ASSIGNMENT: Set every record down again exactly. Do not carry over the pictures.

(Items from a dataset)
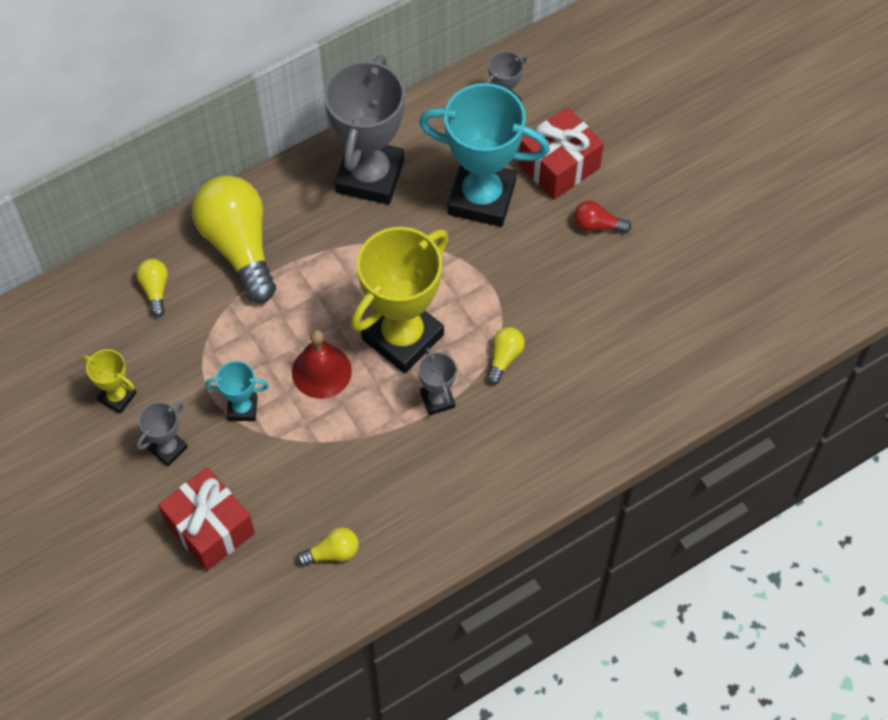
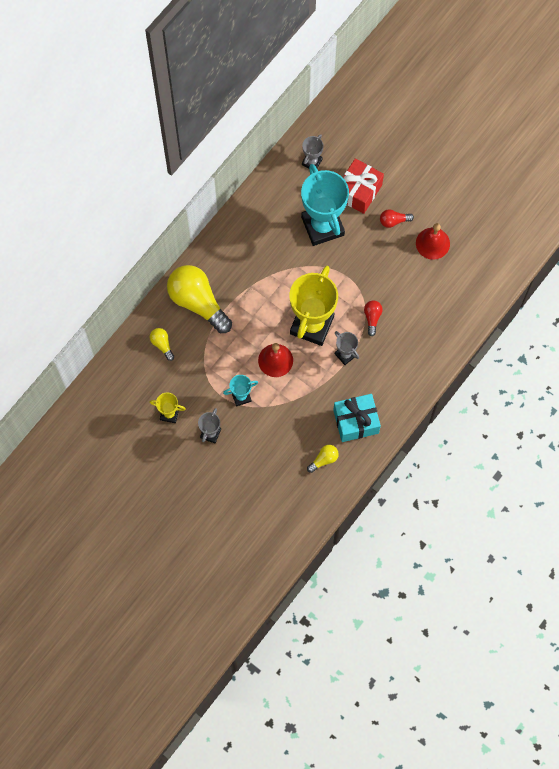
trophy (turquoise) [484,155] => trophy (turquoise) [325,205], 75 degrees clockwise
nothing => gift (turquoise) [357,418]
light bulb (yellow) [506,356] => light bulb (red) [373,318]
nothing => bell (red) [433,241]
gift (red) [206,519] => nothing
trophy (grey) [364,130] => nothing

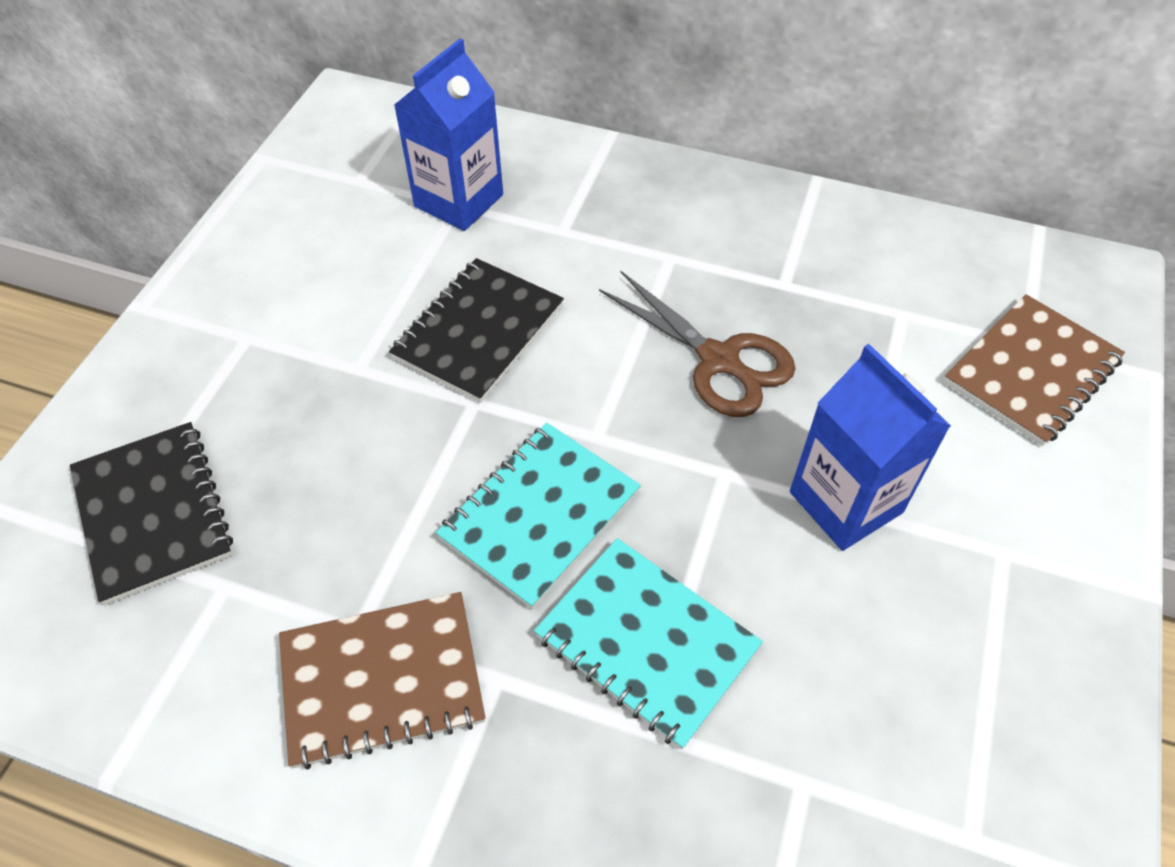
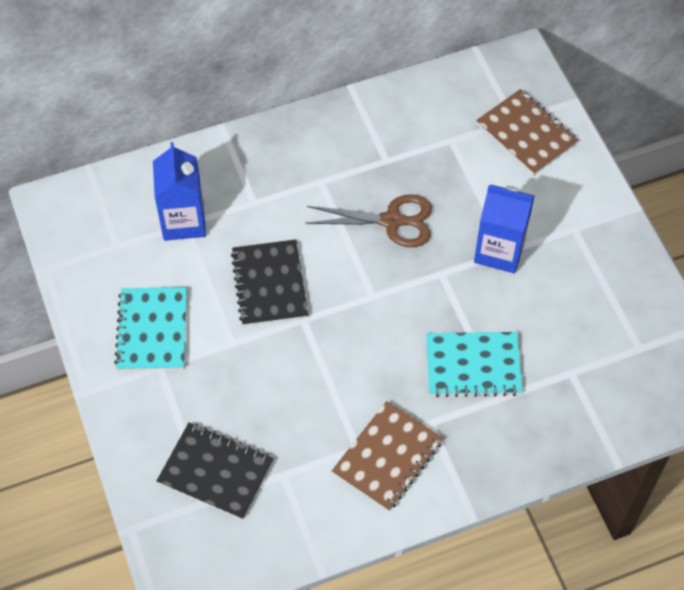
notebook (turquoise) [538,516] => notebook (turquoise) [150,329], move
notebook (brown) [1034,370] => notebook (brown) [527,132], 45 degrees counterclockwise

RESPONSE:
trophy (turquoise) [484,155] => trophy (turquoise) [325,205], 75 degrees clockwise
nothing => gift (turquoise) [357,418]
light bulb (yellow) [506,356] => light bulb (red) [373,318]
nothing => bell (red) [433,241]
gift (red) [206,519] => nothing
trophy (grey) [364,130] => nothing

notebook (turquoise) [538,516] => notebook (turquoise) [150,329], move
notebook (brown) [1034,370] => notebook (brown) [527,132], 45 degrees counterclockwise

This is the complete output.